Every line of the data that contains the string "breast" must be copied.
[Start Stored records]
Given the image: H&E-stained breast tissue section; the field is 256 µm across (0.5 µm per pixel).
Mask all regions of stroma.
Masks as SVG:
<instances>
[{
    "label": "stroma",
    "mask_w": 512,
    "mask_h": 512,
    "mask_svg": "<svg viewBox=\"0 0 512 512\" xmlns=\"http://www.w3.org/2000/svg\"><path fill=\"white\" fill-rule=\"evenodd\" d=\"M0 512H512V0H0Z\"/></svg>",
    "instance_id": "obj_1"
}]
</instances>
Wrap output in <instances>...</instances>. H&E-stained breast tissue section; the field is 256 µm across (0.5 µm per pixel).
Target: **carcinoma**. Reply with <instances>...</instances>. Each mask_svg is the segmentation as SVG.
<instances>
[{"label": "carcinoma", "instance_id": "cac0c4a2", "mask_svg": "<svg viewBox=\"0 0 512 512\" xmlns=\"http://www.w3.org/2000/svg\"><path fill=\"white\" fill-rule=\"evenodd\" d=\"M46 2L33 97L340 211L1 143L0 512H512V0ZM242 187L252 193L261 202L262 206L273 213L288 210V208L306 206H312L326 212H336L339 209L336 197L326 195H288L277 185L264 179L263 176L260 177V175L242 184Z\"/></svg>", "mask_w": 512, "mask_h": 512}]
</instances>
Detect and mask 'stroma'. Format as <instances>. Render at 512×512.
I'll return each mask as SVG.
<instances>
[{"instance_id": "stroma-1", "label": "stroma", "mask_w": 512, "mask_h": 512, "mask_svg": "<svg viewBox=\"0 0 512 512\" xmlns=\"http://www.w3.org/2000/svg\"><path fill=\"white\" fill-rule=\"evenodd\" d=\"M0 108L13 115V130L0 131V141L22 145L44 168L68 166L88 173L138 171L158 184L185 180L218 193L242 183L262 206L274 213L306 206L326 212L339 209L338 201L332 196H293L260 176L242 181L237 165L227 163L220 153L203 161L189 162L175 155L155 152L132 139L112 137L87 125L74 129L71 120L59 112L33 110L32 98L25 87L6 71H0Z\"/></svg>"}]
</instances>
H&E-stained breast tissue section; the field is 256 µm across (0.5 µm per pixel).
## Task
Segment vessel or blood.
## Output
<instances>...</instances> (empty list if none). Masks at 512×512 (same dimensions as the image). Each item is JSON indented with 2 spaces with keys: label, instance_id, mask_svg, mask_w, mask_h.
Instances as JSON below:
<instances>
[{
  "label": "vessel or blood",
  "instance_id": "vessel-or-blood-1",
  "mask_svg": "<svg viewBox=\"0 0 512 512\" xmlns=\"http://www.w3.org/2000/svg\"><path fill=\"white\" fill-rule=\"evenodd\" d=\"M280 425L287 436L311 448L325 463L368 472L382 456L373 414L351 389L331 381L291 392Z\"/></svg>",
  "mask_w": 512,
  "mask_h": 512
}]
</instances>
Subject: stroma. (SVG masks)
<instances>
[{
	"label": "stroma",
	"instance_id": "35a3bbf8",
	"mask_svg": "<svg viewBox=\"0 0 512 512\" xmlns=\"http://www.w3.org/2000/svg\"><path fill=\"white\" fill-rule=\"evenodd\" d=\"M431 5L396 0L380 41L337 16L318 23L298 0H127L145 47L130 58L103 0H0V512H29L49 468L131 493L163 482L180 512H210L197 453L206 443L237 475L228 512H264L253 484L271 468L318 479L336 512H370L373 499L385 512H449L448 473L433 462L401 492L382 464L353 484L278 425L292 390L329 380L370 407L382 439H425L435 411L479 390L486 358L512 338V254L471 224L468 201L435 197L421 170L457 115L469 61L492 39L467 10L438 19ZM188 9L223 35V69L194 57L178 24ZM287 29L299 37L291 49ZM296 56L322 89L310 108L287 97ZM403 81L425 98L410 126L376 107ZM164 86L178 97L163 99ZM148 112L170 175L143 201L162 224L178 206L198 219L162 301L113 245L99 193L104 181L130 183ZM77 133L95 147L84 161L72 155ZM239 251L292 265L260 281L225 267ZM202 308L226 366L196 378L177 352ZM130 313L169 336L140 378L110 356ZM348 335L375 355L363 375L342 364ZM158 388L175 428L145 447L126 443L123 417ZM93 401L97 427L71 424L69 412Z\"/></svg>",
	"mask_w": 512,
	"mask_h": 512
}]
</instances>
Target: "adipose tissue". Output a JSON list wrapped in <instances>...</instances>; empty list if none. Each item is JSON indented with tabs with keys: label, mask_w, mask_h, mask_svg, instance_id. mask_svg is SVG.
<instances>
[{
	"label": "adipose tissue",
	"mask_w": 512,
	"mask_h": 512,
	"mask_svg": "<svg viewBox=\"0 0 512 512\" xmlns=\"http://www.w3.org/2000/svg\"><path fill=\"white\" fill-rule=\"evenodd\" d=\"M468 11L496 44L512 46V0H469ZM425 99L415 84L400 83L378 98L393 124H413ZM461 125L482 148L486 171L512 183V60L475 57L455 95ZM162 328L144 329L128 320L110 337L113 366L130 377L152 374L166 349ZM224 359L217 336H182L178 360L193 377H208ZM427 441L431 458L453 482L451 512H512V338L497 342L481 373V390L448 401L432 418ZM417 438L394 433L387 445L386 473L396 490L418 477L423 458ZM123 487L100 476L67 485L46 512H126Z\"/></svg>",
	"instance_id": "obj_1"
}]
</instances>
[End Stored records]
• **Task result**
Given the image: H&E-stained breast tissue section; the field is 256 µm across (0.5 µm per pixel).
Wrap output in <instances>...</instances>. H&E-stained breast tissue section; the field is 256 µm across (0.5 µm per pixel).
H&E-stained breast tissue section; the field is 256 µm across (0.5 µm per pixel).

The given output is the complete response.